RECORDS TO USE Start Marker
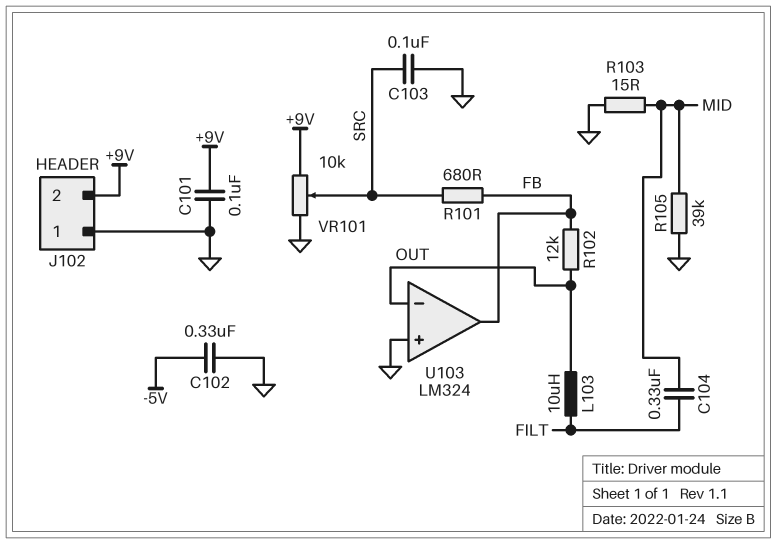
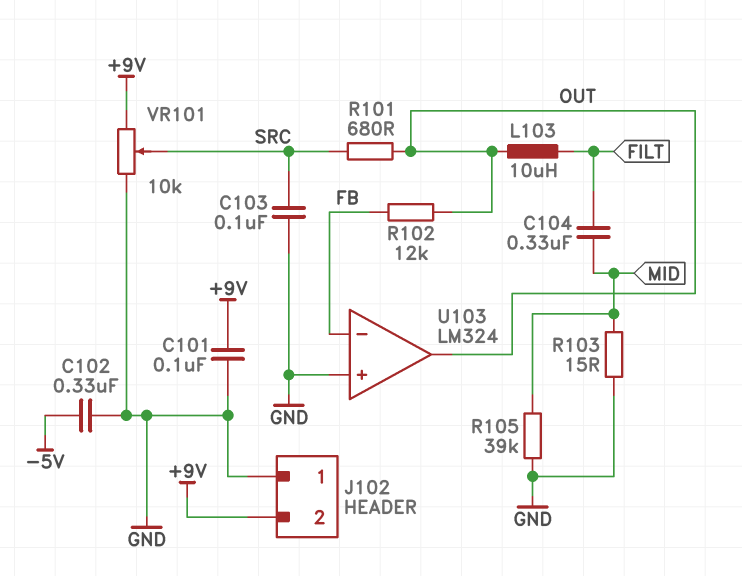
R101: 680 (FB, SRC) -> 680 (OUT, SRC)
U103 pin in-: OUT -> FB
U103 pin out: FB -> OUT

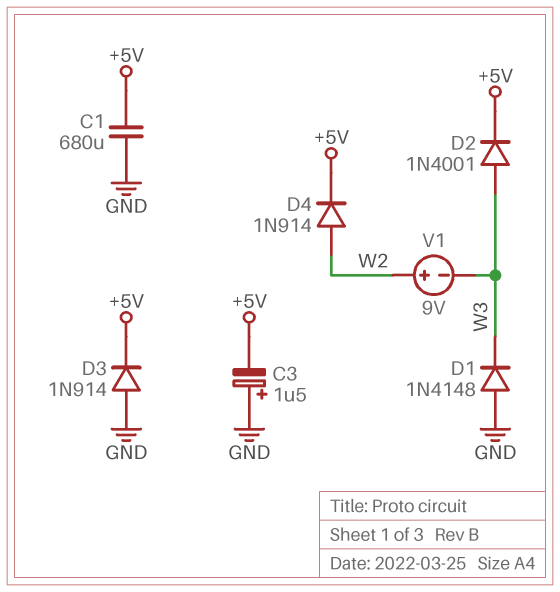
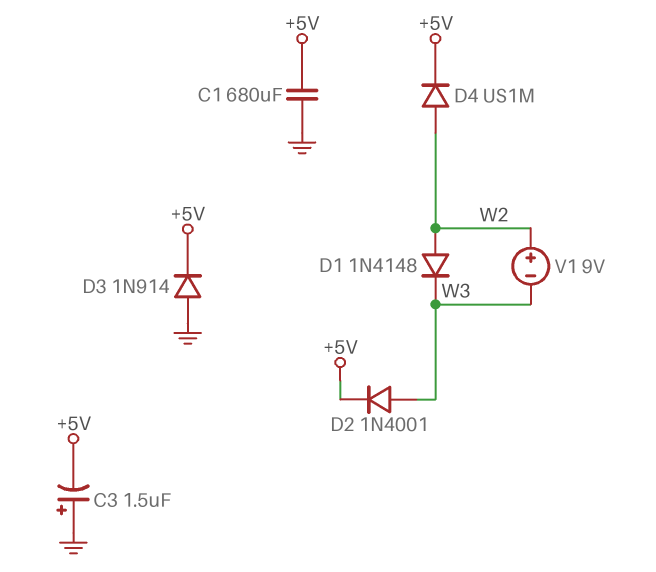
D1: diode 1N4148 (A GND, K W3) -> diode 1N4148 (A W2, K W3)
D4: diode 1N914 (A W2, K +5V) -> diode US1M (A W2, K +5V)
RECORDS TO USE End Marker
Please output the material as written, apart from the images.

R101: 680 (FB, SRC) -> 680 (OUT, SRC)
U103 pin in-: OUT -> FB
U103 pin out: FB -> OUT

D1: diode 1N4148 (A GND, K W3) -> diode 1N4148 (A W2, K W3)
D4: diode 1N914 (A W2, K +5V) -> diode US1M (A W2, K +5V)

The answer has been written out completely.